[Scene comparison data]
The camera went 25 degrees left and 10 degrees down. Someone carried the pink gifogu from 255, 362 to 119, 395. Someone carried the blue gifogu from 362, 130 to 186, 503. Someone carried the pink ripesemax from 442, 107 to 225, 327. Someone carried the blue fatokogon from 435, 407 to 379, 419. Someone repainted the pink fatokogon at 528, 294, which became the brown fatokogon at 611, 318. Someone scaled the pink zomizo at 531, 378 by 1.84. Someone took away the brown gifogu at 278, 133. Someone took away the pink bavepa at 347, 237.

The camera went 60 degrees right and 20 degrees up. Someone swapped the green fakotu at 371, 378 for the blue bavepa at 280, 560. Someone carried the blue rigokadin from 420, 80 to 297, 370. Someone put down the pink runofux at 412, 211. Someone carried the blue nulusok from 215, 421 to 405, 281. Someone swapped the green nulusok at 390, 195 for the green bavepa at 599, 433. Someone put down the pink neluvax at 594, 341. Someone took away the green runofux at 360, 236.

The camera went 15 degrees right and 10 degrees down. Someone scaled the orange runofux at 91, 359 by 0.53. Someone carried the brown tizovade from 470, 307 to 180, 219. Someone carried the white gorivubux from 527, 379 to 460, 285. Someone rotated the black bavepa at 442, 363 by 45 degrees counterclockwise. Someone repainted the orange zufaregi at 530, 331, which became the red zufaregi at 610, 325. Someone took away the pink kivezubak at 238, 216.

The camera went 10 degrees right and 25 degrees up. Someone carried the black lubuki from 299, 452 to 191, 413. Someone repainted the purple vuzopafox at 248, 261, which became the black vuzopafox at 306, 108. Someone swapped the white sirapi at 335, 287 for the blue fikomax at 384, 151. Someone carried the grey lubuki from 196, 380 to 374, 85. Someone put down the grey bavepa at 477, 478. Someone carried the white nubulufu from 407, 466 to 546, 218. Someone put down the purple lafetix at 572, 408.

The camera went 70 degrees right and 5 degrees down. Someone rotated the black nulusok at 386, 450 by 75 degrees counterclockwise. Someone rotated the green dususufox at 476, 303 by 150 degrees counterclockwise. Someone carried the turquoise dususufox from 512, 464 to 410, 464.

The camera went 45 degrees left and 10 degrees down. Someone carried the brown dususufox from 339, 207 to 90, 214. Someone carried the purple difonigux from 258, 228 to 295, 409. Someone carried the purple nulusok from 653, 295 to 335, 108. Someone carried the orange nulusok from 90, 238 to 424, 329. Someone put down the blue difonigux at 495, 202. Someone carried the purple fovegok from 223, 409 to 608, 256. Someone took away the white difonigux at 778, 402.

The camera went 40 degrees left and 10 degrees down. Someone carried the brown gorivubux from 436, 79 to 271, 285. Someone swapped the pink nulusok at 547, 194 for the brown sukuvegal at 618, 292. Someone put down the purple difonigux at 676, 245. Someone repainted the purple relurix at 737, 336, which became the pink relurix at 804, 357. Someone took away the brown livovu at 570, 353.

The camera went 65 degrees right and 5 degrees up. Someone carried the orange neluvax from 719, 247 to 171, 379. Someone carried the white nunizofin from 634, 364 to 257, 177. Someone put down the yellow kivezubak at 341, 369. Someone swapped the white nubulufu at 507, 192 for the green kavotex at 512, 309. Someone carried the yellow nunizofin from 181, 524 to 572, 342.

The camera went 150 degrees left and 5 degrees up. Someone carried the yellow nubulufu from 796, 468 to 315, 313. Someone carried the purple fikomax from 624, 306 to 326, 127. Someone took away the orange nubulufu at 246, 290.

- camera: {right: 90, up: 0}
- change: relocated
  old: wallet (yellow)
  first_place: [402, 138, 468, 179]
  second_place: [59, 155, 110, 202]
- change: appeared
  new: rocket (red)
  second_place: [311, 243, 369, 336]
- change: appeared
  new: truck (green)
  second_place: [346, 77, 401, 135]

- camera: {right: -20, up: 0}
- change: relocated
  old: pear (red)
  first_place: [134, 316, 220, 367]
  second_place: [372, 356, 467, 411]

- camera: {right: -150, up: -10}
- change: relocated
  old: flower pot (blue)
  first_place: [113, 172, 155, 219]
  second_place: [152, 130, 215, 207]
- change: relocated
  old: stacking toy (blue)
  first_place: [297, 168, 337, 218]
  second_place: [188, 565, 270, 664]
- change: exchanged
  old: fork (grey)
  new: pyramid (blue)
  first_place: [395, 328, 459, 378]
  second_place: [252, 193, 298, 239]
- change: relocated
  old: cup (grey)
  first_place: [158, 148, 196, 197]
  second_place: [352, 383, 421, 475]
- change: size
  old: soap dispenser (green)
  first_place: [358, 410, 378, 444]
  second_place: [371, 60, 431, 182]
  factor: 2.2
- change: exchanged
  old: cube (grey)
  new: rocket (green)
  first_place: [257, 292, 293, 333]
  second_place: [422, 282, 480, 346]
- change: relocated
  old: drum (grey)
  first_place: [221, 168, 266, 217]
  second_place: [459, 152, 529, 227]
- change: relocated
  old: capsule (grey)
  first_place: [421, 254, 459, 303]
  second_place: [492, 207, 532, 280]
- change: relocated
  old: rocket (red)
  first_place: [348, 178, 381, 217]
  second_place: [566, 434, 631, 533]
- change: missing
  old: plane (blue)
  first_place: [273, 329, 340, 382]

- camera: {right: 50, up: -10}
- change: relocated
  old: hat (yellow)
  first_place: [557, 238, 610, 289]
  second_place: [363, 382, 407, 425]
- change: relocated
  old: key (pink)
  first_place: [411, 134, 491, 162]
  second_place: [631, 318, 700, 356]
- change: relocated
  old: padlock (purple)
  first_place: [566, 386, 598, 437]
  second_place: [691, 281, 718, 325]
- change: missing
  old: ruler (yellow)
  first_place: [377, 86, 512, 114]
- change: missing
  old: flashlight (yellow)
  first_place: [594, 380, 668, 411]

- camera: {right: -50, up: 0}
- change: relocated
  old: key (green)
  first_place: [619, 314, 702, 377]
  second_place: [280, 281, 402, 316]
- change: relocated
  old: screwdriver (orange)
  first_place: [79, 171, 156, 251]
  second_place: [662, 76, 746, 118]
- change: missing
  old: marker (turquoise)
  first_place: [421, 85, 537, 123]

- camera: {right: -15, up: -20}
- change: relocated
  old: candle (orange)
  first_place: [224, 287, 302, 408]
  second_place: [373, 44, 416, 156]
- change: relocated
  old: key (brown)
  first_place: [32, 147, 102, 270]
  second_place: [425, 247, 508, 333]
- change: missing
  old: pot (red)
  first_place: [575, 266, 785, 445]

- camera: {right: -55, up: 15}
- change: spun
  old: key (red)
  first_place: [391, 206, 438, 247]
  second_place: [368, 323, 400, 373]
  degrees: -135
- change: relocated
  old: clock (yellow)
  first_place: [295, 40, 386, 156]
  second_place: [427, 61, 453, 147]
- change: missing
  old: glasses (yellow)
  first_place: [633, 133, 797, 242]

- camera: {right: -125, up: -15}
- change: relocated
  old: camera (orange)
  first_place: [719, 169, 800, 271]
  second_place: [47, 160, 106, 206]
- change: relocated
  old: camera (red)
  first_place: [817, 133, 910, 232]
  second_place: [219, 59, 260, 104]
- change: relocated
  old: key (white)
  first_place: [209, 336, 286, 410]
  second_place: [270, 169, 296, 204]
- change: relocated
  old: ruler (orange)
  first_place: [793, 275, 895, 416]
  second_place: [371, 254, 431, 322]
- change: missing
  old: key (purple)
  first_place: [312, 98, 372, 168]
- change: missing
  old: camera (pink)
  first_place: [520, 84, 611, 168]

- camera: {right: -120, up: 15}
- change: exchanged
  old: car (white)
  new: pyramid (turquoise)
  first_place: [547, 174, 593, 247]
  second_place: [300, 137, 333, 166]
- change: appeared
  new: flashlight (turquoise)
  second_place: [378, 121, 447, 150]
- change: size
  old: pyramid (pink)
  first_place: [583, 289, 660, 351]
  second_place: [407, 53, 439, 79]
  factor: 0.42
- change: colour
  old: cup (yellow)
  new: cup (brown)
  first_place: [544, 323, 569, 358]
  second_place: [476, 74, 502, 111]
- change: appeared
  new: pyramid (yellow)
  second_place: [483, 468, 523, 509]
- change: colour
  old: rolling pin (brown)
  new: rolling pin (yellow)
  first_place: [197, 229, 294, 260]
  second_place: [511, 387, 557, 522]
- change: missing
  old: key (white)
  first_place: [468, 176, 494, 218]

Problem to solve: Above are the entries. Copy exactly the part that opens with the line containing "second_place: [59, 155, 110, 202]" and closes with the line containing "new: truck (green)", and no more.

Result for this task:
  second_place: [59, 155, 110, 202]
- change: appeared
  new: rocket (red)
  second_place: [311, 243, 369, 336]
- change: appeared
  new: truck (green)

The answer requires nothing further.